## Task statement
Once you reach the line containing "L102: none -> 1.5mH (RESET, REV)", copy it and every line after it exactly, through the end of the data below.

Difference listings
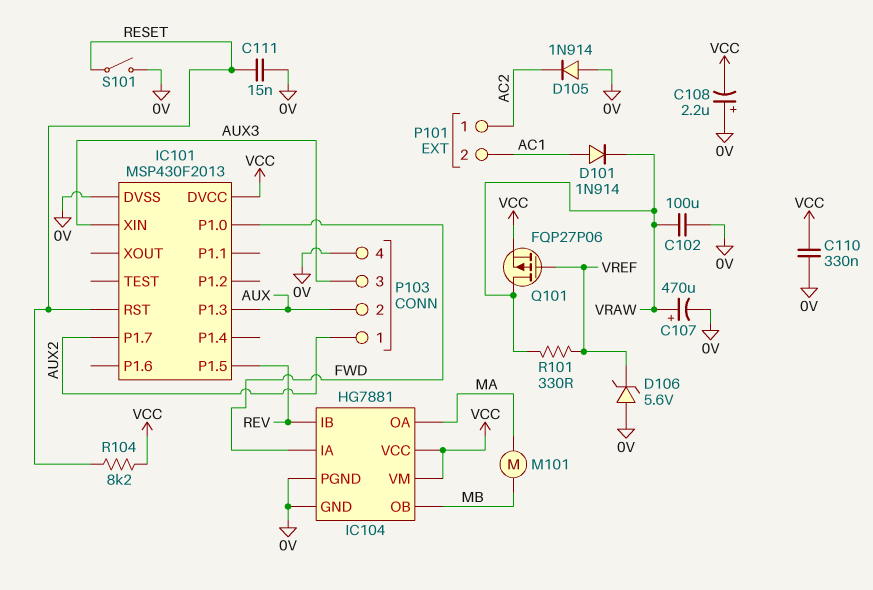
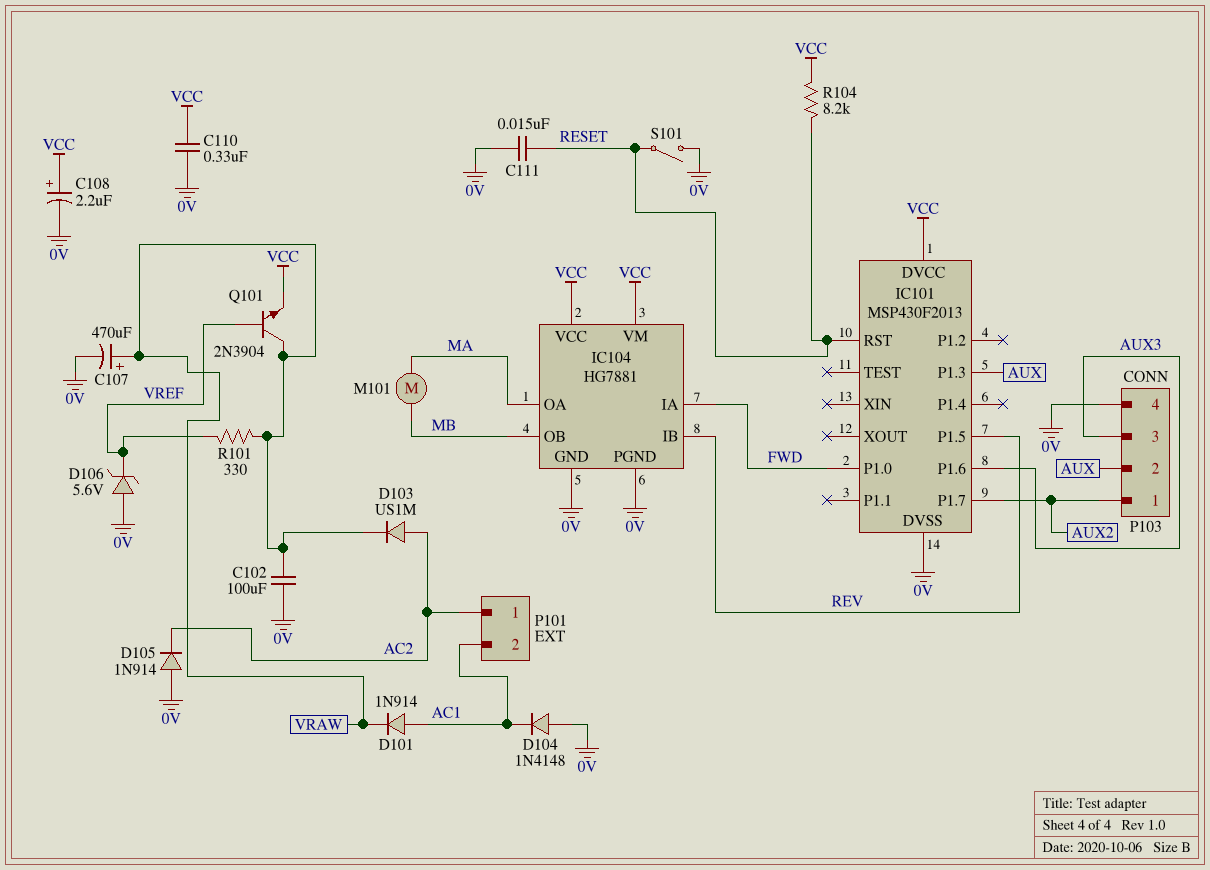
C108: 2.2uF (plus 0V, minus VCC) -> 2.2uF (plus VCC, minus 0V)
D103: none -> diode US1M (A AC2, K VRAW)
D104: none -> diode 1N4148 (A 0V, K AC1)
IC101 pin P1.6: none -> AUX3
IC101 pin XIN: AUX3 -> none
Q101: PMOS FQP27P06 (G VREF, D VRAW, S VCC) -> NPN 2N3904 (B VREF, C VRAW, E VCC)

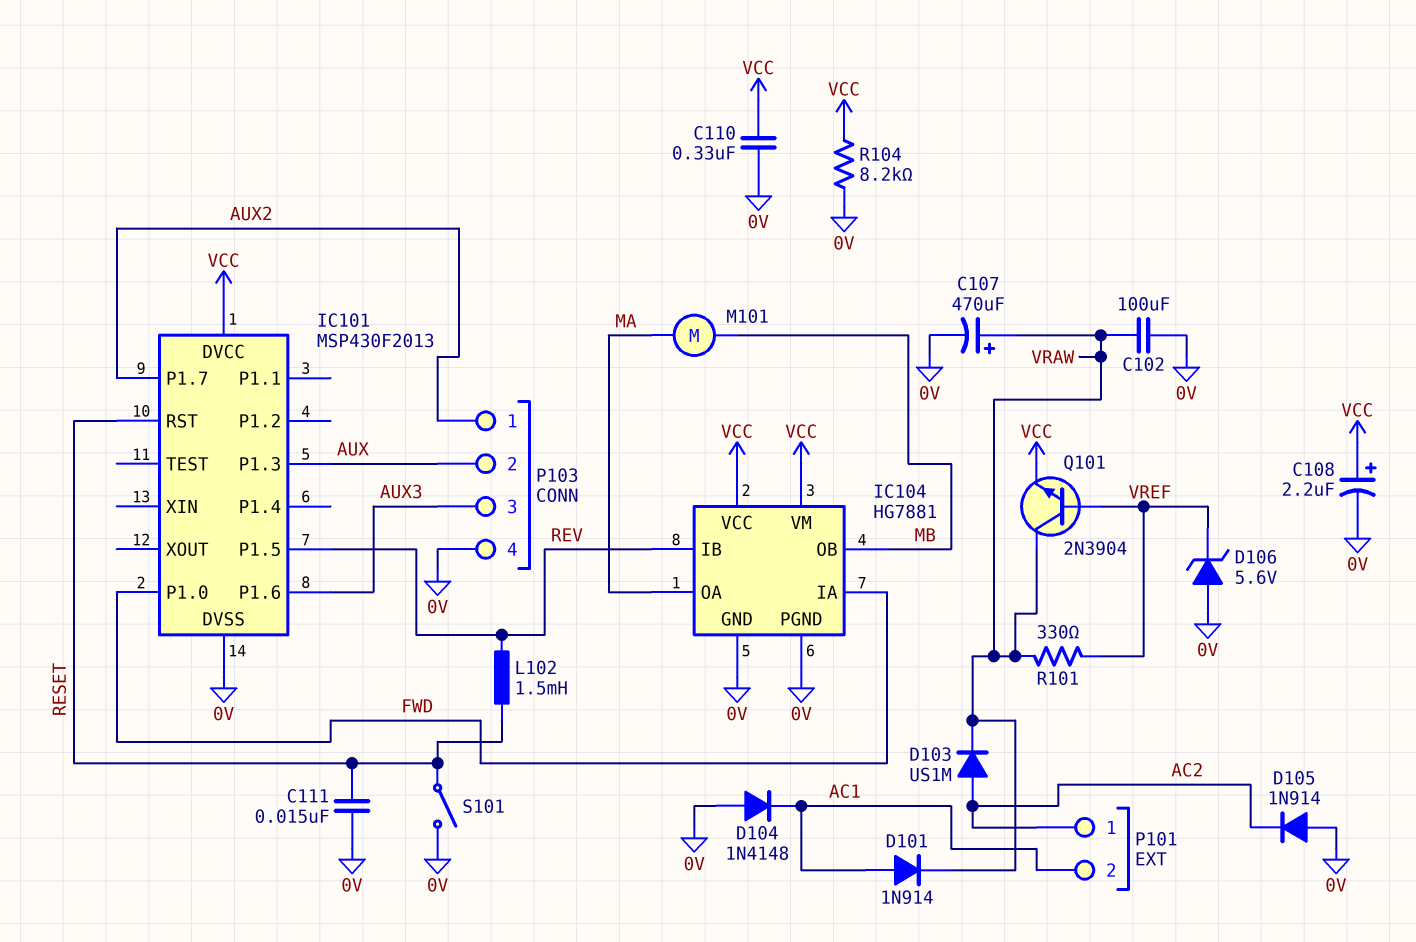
L102: none -> 1.5mH (RESET, REV)
R104: 8.2k (RESET, VCC) -> 8.2k (0V, VCC)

## Reply
L102: none -> 1.5mH (RESET, REV)
R104: 8.2k (RESET, VCC) -> 8.2k (0V, VCC)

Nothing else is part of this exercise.